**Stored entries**
----------------

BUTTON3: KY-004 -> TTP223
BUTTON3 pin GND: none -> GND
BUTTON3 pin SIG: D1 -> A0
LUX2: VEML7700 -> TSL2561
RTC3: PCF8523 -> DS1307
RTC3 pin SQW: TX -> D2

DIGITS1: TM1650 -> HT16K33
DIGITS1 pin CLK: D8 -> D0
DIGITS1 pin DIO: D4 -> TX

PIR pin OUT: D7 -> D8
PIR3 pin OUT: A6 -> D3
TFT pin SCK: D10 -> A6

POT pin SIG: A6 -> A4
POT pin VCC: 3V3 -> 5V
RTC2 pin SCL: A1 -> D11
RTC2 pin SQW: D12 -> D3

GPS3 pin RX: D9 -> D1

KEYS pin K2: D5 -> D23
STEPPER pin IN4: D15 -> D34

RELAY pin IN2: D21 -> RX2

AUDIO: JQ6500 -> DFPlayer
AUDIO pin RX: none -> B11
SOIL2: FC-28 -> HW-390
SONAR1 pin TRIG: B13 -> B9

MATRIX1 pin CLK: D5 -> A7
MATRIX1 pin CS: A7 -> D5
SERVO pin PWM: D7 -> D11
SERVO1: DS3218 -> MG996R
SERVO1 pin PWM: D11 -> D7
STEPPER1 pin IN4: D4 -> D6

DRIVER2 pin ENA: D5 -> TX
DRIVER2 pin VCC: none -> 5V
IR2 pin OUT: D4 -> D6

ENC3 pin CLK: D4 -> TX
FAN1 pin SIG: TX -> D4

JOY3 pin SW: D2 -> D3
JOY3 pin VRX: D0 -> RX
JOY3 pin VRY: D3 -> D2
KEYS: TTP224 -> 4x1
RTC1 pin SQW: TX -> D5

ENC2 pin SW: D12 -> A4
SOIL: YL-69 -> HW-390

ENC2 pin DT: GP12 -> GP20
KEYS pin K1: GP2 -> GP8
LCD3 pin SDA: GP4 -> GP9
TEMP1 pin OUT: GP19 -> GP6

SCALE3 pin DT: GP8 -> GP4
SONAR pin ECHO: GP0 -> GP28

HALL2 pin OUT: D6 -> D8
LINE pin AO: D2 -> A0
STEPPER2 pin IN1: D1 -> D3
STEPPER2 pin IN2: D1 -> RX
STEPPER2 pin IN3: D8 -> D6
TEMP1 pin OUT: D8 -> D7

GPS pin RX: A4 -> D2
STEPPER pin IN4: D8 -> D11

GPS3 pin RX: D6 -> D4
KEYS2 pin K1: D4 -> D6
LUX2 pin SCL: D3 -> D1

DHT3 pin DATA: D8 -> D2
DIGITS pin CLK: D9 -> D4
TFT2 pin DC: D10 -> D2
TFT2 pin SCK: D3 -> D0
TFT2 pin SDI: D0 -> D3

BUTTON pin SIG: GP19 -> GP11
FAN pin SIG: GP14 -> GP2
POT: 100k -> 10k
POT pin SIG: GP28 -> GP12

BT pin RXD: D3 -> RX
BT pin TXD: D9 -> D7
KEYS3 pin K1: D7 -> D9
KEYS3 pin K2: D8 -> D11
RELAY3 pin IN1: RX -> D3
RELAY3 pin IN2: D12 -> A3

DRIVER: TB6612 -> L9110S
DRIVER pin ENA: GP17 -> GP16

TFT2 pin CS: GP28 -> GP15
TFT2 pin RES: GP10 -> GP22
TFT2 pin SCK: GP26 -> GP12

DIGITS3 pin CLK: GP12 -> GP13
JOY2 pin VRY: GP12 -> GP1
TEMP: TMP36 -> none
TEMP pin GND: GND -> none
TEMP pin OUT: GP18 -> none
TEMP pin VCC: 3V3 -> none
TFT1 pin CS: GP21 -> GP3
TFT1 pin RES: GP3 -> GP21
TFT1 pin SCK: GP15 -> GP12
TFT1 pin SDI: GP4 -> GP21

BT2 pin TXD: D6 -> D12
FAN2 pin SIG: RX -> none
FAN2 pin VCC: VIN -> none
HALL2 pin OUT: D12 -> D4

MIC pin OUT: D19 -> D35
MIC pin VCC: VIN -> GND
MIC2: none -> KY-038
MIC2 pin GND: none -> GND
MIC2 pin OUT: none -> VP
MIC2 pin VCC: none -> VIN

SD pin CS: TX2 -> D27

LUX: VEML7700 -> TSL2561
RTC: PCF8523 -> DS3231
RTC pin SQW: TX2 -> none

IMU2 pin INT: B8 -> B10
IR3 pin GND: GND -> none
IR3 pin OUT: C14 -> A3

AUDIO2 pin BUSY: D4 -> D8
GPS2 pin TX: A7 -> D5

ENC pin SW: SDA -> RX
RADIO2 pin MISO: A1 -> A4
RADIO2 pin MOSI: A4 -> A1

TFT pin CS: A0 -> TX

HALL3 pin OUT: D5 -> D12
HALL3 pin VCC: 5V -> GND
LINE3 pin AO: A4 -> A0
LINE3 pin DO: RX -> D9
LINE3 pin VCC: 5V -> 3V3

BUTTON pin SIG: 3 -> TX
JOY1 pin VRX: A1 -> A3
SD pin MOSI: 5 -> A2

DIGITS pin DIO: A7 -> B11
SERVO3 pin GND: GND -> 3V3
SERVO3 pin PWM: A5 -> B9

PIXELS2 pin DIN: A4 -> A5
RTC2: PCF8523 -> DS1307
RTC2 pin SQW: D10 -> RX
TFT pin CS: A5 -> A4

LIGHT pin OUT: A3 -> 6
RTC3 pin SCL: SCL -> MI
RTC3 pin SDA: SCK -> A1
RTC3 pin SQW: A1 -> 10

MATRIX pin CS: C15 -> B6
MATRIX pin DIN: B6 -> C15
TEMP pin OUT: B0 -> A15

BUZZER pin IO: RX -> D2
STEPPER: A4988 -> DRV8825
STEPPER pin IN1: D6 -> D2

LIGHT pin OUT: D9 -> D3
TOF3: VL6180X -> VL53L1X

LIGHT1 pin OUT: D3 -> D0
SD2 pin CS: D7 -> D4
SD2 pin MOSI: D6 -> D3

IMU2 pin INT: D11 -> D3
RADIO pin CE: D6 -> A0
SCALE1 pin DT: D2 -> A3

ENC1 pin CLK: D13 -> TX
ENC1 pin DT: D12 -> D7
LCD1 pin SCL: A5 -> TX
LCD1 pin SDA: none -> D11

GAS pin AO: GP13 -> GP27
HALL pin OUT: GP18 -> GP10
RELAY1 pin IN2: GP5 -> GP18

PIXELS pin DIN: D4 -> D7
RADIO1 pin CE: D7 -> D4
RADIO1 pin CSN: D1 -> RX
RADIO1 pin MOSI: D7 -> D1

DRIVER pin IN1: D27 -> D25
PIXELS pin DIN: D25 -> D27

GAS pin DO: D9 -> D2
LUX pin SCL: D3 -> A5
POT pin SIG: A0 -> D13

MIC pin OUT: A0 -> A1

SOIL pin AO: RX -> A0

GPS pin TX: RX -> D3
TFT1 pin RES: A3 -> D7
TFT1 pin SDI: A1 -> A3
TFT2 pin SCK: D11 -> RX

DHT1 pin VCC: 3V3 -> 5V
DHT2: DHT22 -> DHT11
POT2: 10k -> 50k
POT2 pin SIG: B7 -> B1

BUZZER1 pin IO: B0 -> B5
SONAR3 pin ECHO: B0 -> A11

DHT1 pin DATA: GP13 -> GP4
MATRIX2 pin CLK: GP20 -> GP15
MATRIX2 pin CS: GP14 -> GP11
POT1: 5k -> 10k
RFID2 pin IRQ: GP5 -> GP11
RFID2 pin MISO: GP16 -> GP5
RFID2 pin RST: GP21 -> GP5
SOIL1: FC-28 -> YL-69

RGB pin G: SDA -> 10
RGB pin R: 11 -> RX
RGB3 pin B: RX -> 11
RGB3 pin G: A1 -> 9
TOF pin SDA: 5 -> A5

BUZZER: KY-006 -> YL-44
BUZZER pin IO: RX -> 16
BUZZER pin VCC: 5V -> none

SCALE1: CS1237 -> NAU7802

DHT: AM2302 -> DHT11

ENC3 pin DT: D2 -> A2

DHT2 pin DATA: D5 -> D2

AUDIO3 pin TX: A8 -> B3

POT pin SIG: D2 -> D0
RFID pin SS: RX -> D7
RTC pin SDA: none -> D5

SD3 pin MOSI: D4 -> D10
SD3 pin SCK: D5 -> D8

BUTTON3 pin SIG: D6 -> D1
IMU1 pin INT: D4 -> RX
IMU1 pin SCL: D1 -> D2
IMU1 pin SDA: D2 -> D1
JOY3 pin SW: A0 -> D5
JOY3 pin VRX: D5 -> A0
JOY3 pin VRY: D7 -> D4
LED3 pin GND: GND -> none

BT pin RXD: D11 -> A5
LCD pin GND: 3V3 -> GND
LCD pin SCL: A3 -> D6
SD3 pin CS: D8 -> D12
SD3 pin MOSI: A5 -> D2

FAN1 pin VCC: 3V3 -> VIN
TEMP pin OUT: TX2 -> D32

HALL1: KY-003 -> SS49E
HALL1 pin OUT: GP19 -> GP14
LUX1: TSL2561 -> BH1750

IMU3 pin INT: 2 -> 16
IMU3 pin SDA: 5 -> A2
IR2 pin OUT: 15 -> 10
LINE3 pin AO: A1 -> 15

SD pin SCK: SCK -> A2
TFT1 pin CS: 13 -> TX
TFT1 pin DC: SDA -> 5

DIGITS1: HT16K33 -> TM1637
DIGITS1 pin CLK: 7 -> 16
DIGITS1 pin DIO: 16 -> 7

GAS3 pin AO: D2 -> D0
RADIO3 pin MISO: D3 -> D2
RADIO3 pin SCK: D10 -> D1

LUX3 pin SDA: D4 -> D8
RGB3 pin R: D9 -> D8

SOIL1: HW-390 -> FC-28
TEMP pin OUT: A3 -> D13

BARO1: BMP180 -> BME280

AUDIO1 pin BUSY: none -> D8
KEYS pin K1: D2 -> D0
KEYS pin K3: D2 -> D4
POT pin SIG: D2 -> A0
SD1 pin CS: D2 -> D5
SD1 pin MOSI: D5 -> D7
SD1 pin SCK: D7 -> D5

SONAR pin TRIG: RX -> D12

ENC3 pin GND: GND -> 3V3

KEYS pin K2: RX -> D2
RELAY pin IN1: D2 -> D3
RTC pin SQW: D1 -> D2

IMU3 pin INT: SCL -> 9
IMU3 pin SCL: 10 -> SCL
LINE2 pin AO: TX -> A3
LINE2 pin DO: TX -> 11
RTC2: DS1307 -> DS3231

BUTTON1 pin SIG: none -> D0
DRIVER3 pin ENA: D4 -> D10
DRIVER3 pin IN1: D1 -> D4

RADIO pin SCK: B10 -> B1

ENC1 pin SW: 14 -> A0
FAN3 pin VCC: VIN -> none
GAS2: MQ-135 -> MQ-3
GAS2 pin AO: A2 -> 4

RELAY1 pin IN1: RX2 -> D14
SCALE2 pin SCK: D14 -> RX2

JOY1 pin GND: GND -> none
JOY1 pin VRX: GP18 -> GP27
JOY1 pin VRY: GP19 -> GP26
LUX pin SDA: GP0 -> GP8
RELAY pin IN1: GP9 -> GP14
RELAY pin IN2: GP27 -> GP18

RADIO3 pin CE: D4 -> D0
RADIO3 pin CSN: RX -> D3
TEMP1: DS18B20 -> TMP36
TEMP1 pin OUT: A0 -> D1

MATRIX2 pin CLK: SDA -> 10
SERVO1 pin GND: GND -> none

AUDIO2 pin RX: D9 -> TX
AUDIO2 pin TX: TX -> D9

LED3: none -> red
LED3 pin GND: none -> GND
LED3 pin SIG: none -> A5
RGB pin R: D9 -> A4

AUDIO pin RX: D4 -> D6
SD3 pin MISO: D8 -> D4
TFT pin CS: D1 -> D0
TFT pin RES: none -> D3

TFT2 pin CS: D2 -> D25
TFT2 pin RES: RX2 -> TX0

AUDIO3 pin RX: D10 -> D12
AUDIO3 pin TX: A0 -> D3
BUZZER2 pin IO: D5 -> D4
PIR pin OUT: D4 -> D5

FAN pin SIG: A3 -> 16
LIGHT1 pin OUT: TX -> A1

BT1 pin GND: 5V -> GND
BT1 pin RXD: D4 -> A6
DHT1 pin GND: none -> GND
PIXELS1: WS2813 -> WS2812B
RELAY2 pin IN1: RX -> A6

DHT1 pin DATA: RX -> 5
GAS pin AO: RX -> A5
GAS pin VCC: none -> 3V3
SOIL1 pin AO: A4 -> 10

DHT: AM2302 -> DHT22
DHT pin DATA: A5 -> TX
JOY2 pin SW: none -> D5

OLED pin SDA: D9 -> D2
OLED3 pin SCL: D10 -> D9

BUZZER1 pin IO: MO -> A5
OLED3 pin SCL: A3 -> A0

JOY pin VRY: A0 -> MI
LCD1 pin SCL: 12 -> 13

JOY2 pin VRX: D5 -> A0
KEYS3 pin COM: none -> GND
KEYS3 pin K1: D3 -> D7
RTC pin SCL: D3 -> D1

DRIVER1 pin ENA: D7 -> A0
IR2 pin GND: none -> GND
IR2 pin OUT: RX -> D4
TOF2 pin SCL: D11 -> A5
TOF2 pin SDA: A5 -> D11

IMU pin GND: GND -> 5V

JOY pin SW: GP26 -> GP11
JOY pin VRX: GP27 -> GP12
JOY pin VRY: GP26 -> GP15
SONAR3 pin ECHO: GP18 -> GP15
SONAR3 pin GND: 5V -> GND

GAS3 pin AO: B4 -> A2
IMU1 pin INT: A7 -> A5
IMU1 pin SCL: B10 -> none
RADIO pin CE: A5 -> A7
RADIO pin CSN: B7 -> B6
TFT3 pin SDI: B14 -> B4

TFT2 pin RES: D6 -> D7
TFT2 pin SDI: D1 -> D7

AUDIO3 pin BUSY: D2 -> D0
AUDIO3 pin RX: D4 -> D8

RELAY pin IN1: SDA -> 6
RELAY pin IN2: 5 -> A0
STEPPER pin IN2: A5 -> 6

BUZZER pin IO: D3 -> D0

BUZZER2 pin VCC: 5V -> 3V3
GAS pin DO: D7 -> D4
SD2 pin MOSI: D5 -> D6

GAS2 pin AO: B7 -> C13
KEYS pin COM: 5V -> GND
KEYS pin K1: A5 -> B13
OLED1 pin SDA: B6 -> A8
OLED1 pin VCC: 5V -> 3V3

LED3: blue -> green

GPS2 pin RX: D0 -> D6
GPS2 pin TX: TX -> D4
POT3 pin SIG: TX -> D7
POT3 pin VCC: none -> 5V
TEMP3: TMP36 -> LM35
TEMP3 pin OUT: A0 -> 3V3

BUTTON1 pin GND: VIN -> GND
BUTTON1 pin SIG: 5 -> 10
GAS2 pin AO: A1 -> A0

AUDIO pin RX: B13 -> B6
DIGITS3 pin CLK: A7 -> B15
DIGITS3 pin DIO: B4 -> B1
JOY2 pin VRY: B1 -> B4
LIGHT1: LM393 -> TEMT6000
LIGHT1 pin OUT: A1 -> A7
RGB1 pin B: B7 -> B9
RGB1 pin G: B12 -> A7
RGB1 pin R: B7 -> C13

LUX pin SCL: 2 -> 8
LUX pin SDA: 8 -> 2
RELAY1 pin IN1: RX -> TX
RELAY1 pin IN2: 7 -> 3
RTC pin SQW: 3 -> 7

----------------

**WORK REQUIRED**
Print, from the entries above, the line with "TFT2 pin SCK: D11 -> RX", the line with "BT pin RXD: D11 -> A5" and all lines between them, exactly and with nothing else.

**TASK SOLUTION**
TFT2 pin SCK: D11 -> RX

DHT1 pin VCC: 3V3 -> 5V
DHT2: DHT22 -> DHT11
POT2: 10k -> 50k
POT2 pin SIG: B7 -> B1

BUZZER1 pin IO: B0 -> B5
SONAR3 pin ECHO: B0 -> A11

DHT1 pin DATA: GP13 -> GP4
MATRIX2 pin CLK: GP20 -> GP15
MATRIX2 pin CS: GP14 -> GP11
POT1: 5k -> 10k
RFID2 pin IRQ: GP5 -> GP11
RFID2 pin MISO: GP16 -> GP5
RFID2 pin RST: GP21 -> GP5
SOIL1: FC-28 -> YL-69

RGB pin G: SDA -> 10
RGB pin R: 11 -> RX
RGB3 pin B: RX -> 11
RGB3 pin G: A1 -> 9
TOF pin SDA: 5 -> A5

BUZZER: KY-006 -> YL-44
BUZZER pin IO: RX -> 16
BUZZER pin VCC: 5V -> none

SCALE1: CS1237 -> NAU7802

DHT: AM2302 -> DHT11

ENC3 pin DT: D2 -> A2

DHT2 pin DATA: D5 -> D2

AUDIO3 pin TX: A8 -> B3

POT pin SIG: D2 -> D0
RFID pin SS: RX -> D7
RTC pin SDA: none -> D5

SD3 pin MOSI: D4 -> D10
SD3 pin SCK: D5 -> D8

BUTTON3 pin SIG: D6 -> D1
IMU1 pin INT: D4 -> RX
IMU1 pin SCL: D1 -> D2
IMU1 pin SDA: D2 -> D1
JOY3 pin SW: A0 -> D5
JOY3 pin VRX: D5 -> A0
JOY3 pin VRY: D7 -> D4
LED3 pin GND: GND -> none

BT pin RXD: D11 -> A5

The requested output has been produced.